= Beginning of Section =

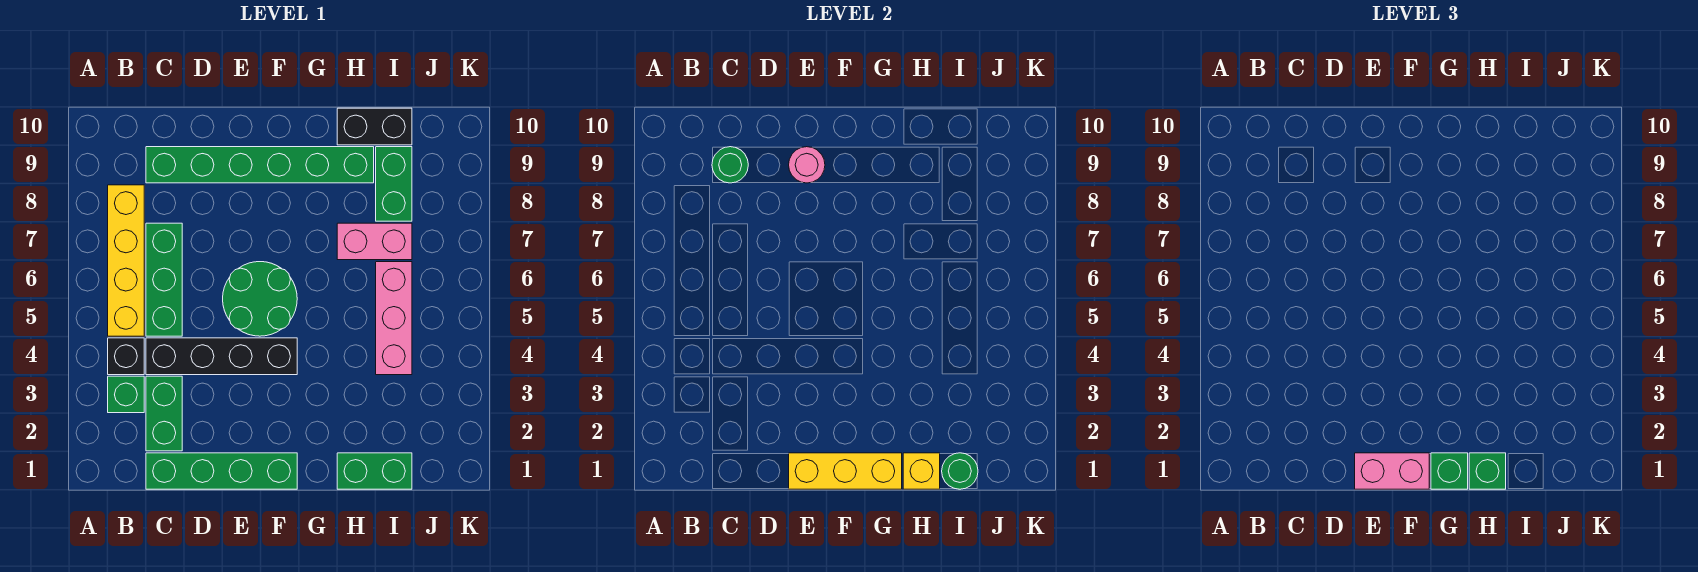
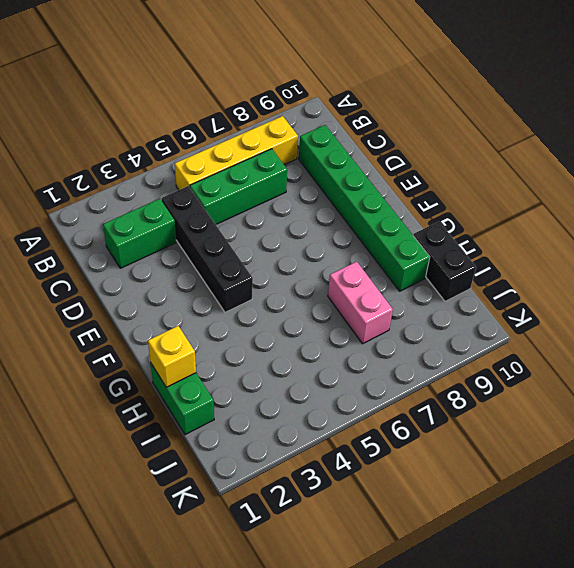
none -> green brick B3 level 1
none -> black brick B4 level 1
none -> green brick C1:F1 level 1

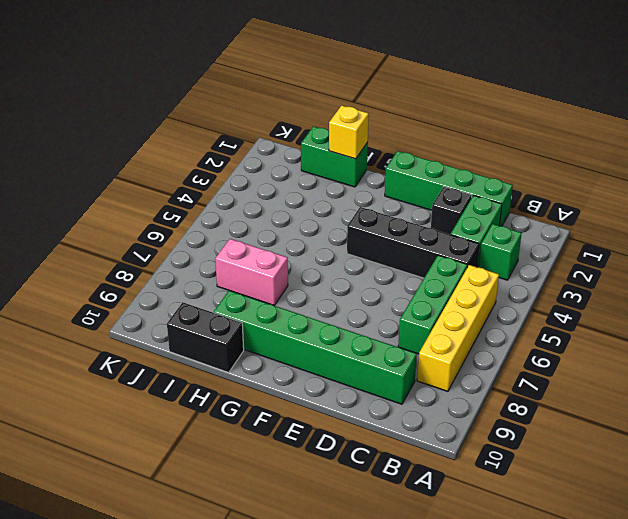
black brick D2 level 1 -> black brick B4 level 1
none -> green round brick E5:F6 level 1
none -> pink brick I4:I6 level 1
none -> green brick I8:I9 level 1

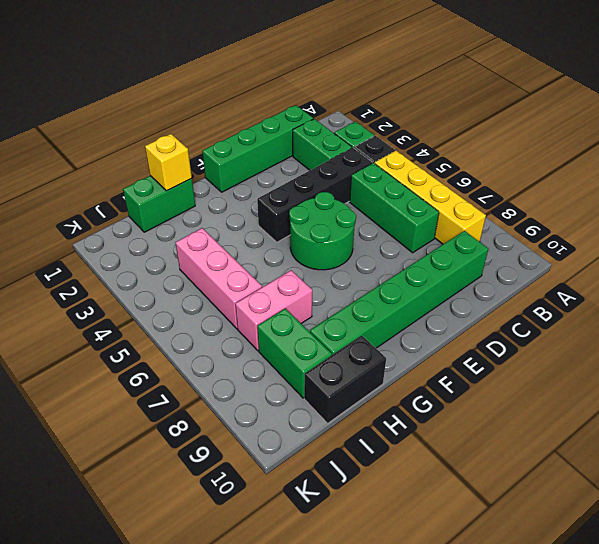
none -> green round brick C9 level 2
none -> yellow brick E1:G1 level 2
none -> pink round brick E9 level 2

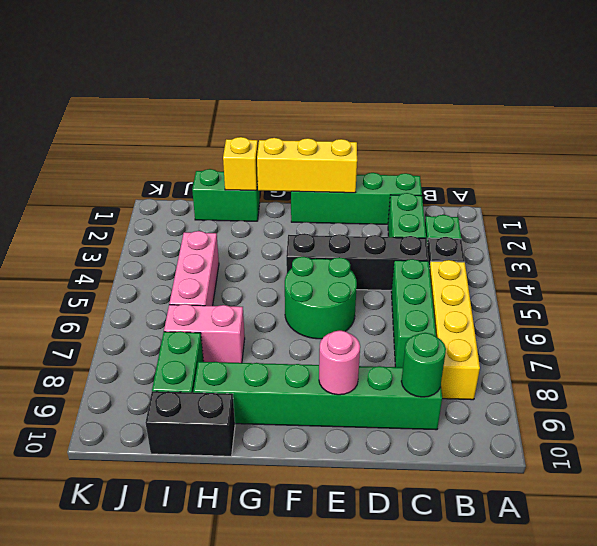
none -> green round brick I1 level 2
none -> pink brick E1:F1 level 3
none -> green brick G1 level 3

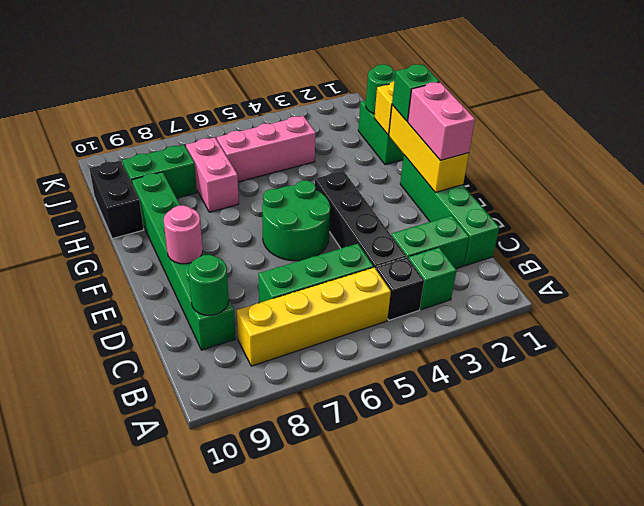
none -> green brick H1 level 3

= End of Section =

* [What is being asked] Leave out the pictures and copy every record above exactly.

* [Response]
none -> green brick B3 level 1
none -> black brick B4 level 1
none -> green brick C1:F1 level 1

black brick D2 level 1 -> black brick B4 level 1
none -> green round brick E5:F6 level 1
none -> pink brick I4:I6 level 1
none -> green brick I8:I9 level 1

none -> green round brick C9 level 2
none -> yellow brick E1:G1 level 2
none -> pink round brick E9 level 2

none -> green round brick I1 level 2
none -> pink brick E1:F1 level 3
none -> green brick G1 level 3

none -> green brick H1 level 3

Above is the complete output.